§ **WORK ORDER**: Every record, apart from its pictures, should be repeated exactly.

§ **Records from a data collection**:

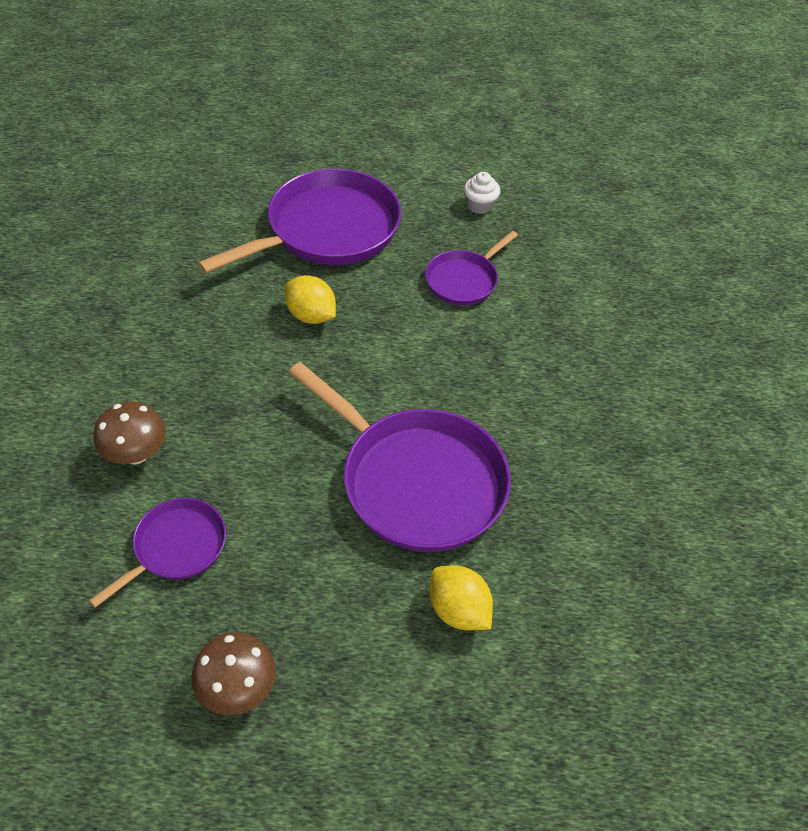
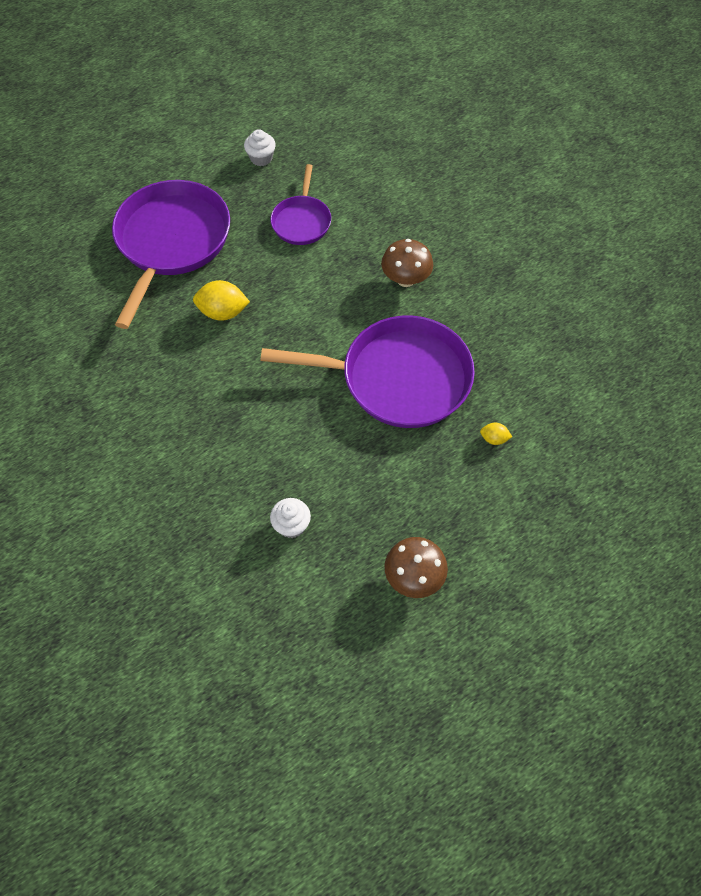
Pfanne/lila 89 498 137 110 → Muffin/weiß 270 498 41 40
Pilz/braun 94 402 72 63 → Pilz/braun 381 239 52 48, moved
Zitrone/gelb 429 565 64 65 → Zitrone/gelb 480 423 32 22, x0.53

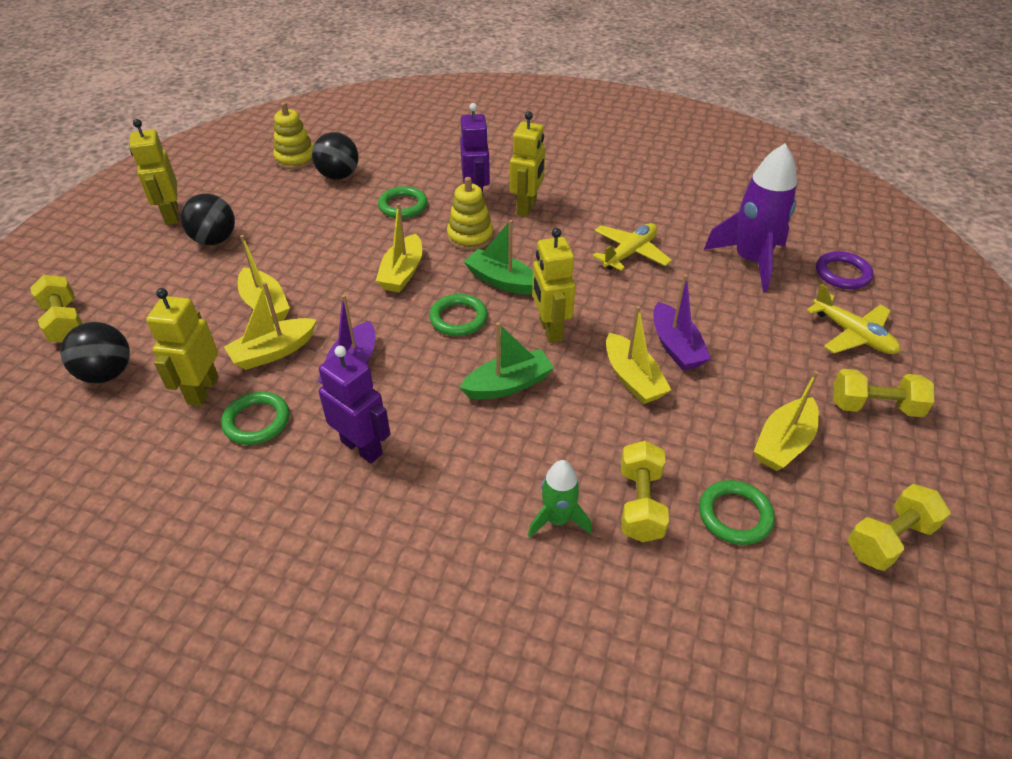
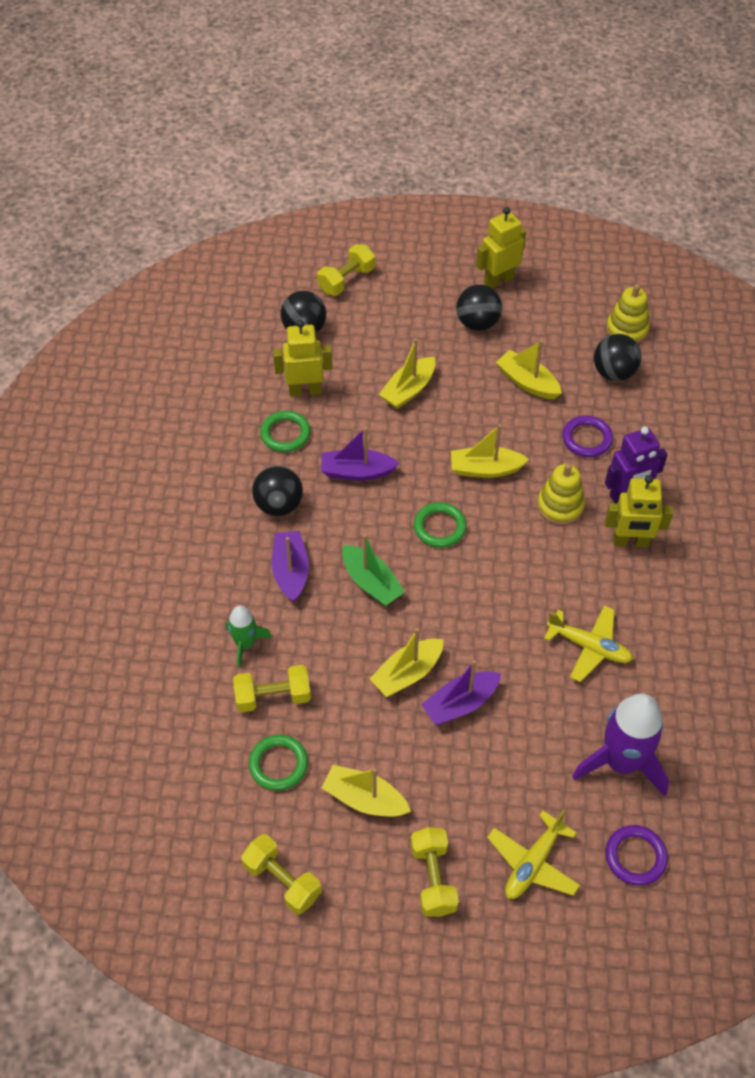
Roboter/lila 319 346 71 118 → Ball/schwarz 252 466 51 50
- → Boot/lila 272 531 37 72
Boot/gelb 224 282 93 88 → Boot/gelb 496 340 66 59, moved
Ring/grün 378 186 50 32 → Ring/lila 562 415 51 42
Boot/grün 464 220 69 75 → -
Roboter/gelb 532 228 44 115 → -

§ **EXPECTED ANSWER**:
Pfanne/lila 89 498 137 110 → Muffin/weiß 270 498 41 40
Pilz/braun 94 402 72 63 → Pilz/braun 381 239 52 48, moved
Zitrone/gelb 429 565 64 65 → Zitrone/gelb 480 423 32 22, x0.53

Roboter/lila 319 346 71 118 → Ball/schwarz 252 466 51 50
- → Boot/lila 272 531 37 72
Boot/gelb 224 282 93 88 → Boot/gelb 496 340 66 59, moved
Ring/grün 378 186 50 32 → Ring/lila 562 415 51 42
Boot/grün 464 220 69 75 → -
Roboter/gelb 532 228 44 115 → -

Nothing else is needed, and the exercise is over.